* **What you need to do**: The whole listing, except its pictures, is to be repeated exactly.

* **Data section**:
BEGIN

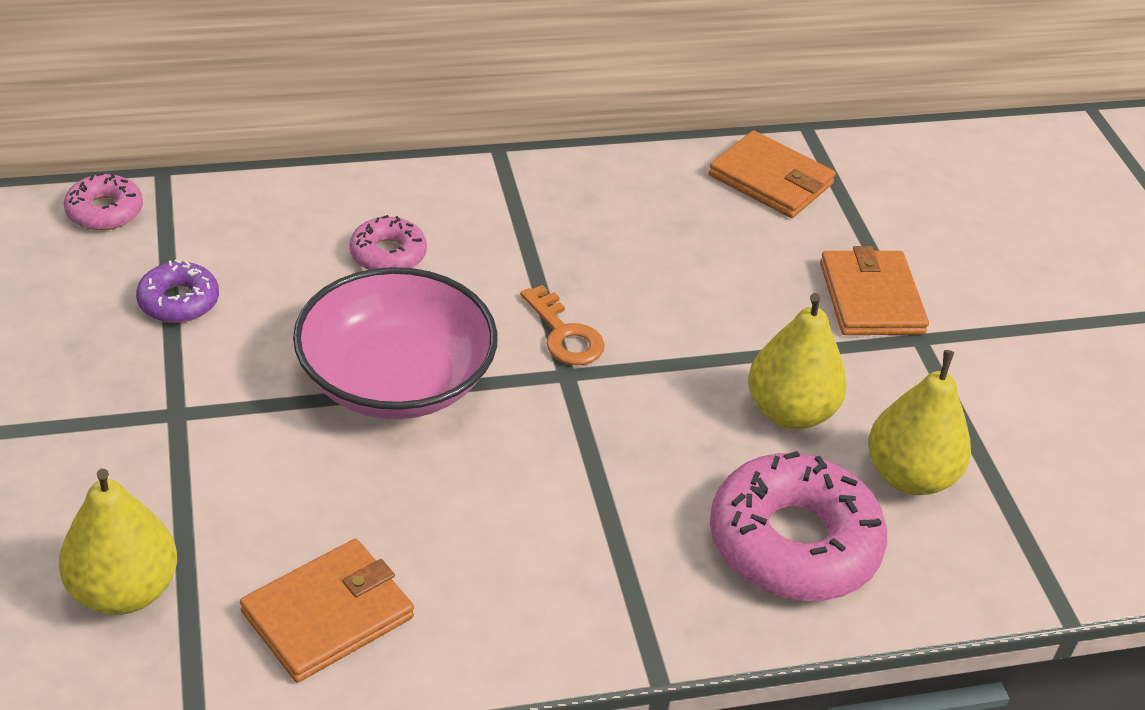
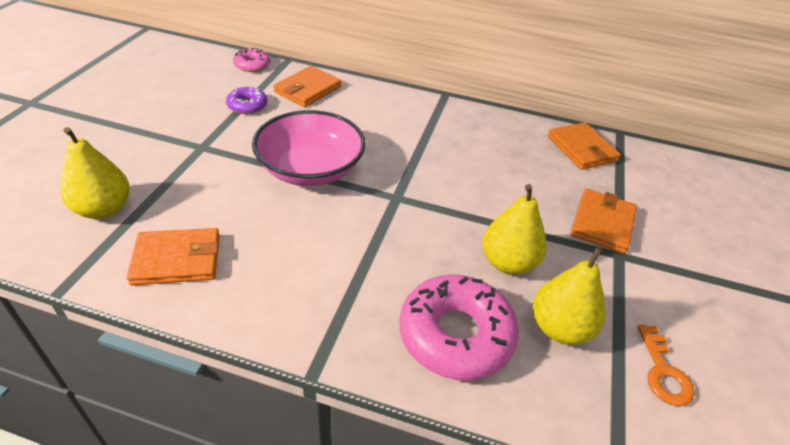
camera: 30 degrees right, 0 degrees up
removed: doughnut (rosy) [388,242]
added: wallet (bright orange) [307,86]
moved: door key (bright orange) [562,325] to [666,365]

END

* **Solution to the problem**:
camera: 30 degrees right, 0 degrees up
removed: doughnut (rosy) [388,242]
added: wallet (bright orange) [307,86]
moved: door key (bright orange) [562,325] to [666,365]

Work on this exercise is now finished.